Problem to work on: Reproduce the whole listing that follows, character for character, and drop the images.

Material for the task:

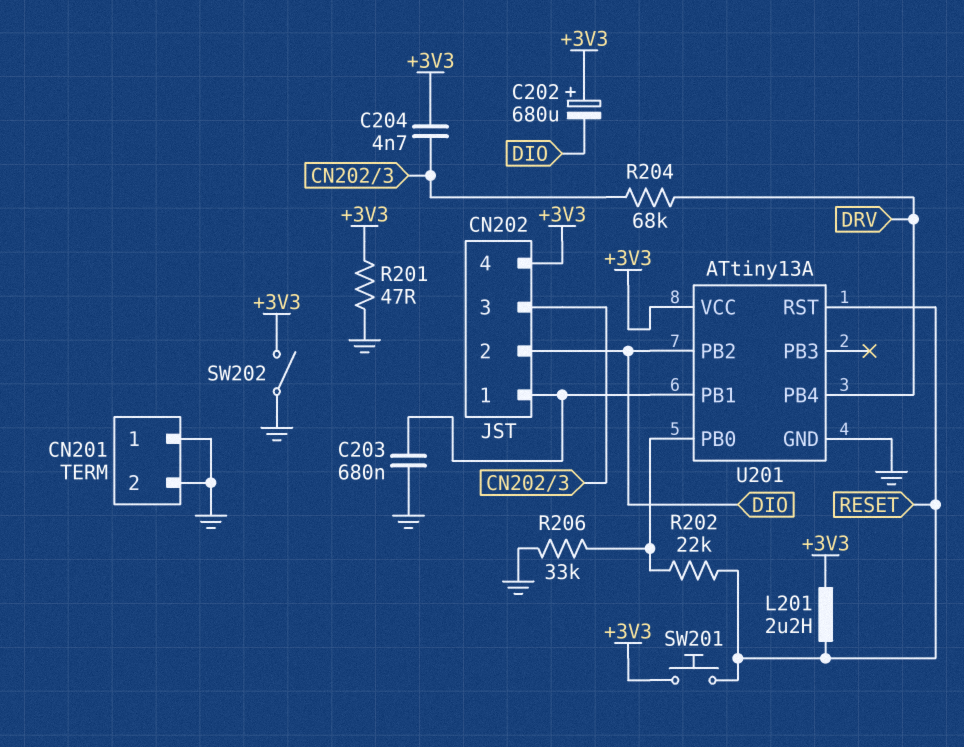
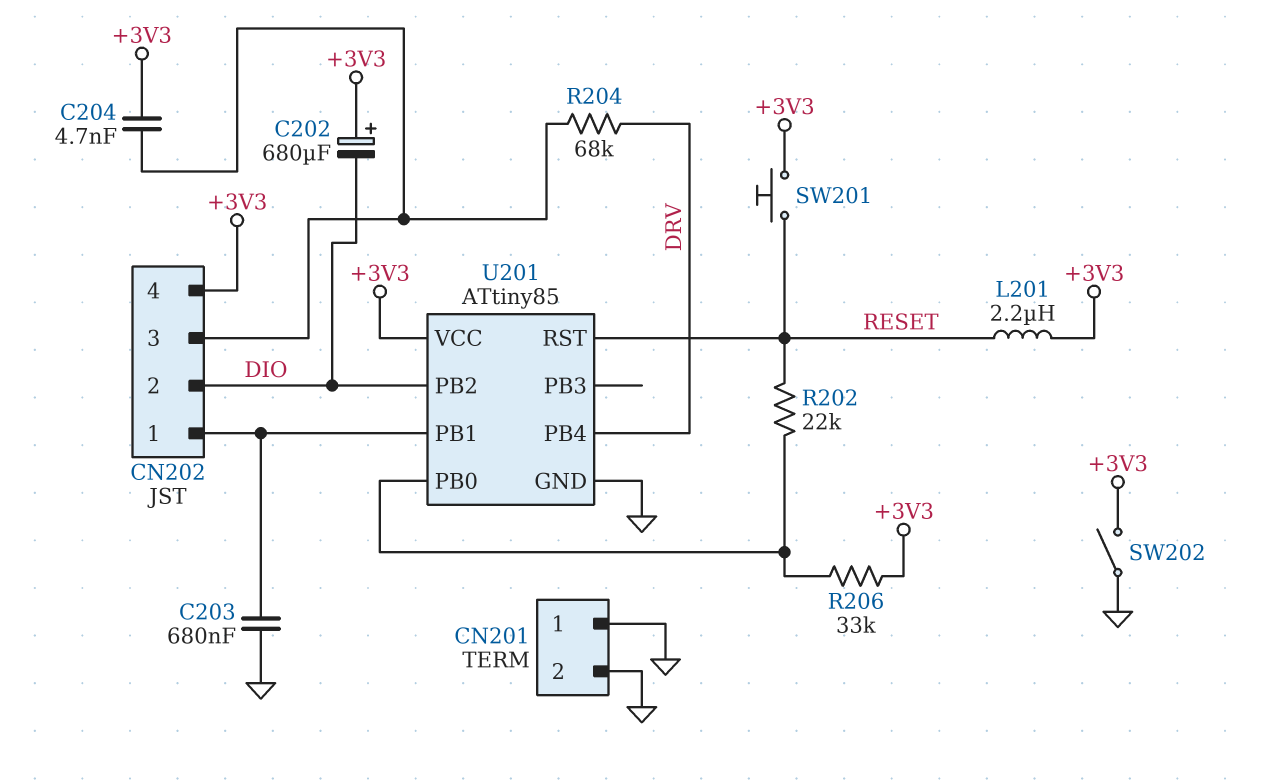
R201: 47 (+3V3, GND) -> none
R206: 33k (GND, U201/PB0) -> 33k (+3V3, U201/PB0)
U201: ATtiny13A -> ATtiny85

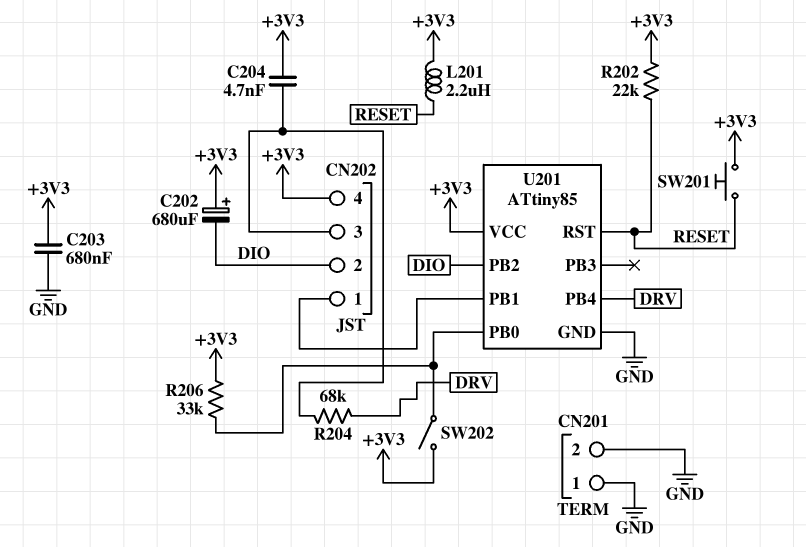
C203: 680nF (CN202/1, GND) -> 680nF (+3V3, GND)
R202: 22k (RESET, U201/PB0) -> 22k (+3V3, RESET)
SW202: switch (+3V3, GND) -> switch (+3V3, U201/PB0)

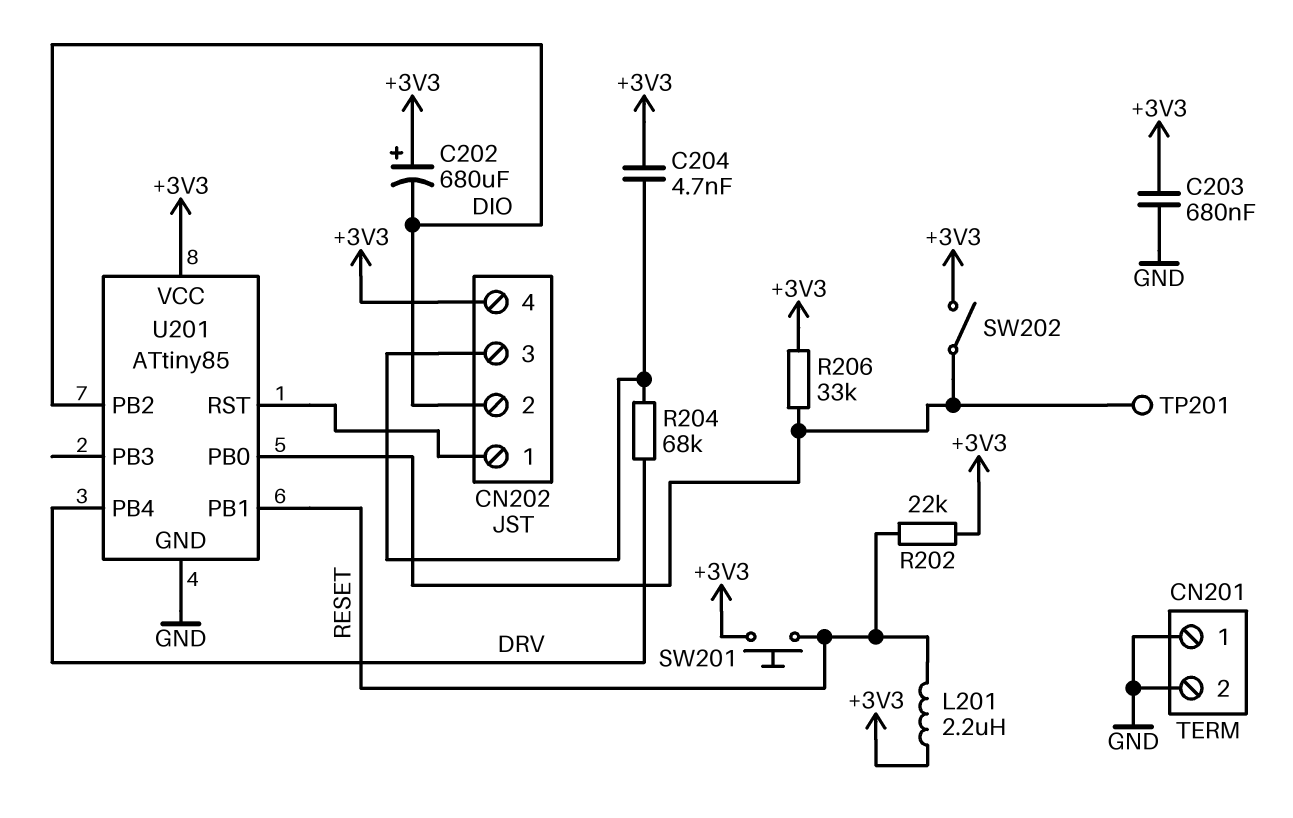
TP201: none -> test point (U201/PB0)
U201 pin PB1: CN202/1 -> RESET
U201 pin RST: RESET -> CN202/1

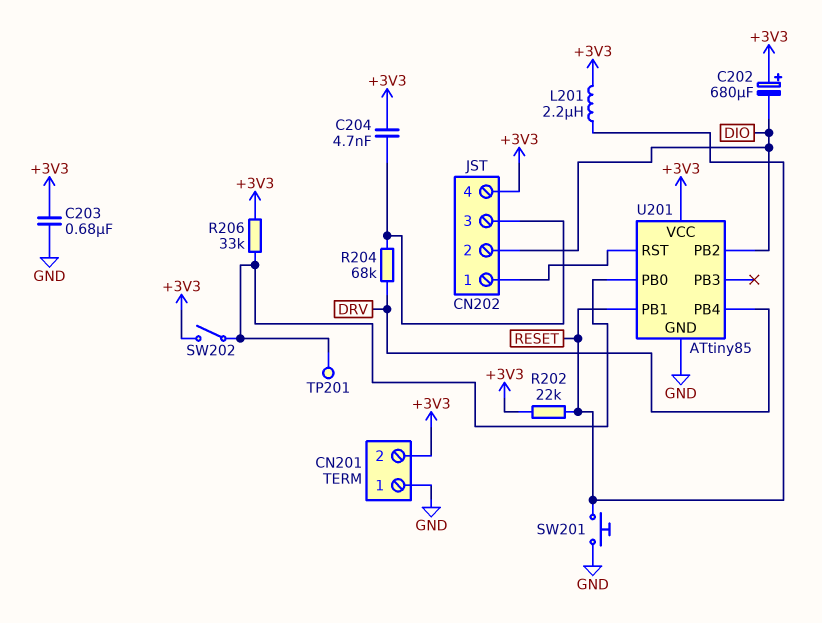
CN201 pin 2: GND -> +3V3
SW201: button (+3V3, RESET) -> button (GND, RESET)

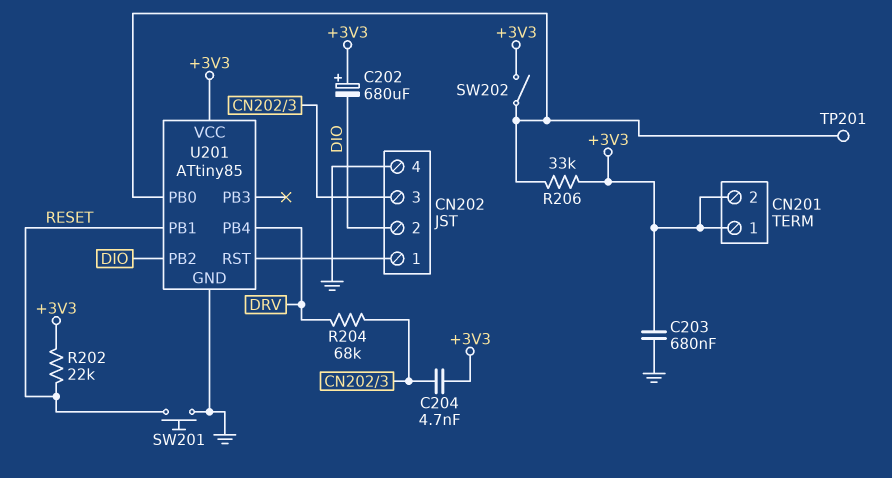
CN201 pin 1: GND -> +3V3
CN202 pin 4: +3V3 -> GND
L201: 2.2uH (+3V3, RESET) -> none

Exercise answer:
R201: 47 (+3V3, GND) -> none
R206: 33k (GND, U201/PB0) -> 33k (+3V3, U201/PB0)
U201: ATtiny13A -> ATtiny85

C203: 680nF (CN202/1, GND) -> 680nF (+3V3, GND)
R202: 22k (RESET, U201/PB0) -> 22k (+3V3, RESET)
SW202: switch (+3V3, GND) -> switch (+3V3, U201/PB0)

TP201: none -> test point (U201/PB0)
U201 pin PB1: CN202/1 -> RESET
U201 pin RST: RESET -> CN202/1

CN201 pin 2: GND -> +3V3
SW201: button (+3V3, RESET) -> button (GND, RESET)

CN201 pin 1: GND -> +3V3
CN202 pin 4: +3V3 -> GND
L201: 2.2uH (+3V3, RESET) -> none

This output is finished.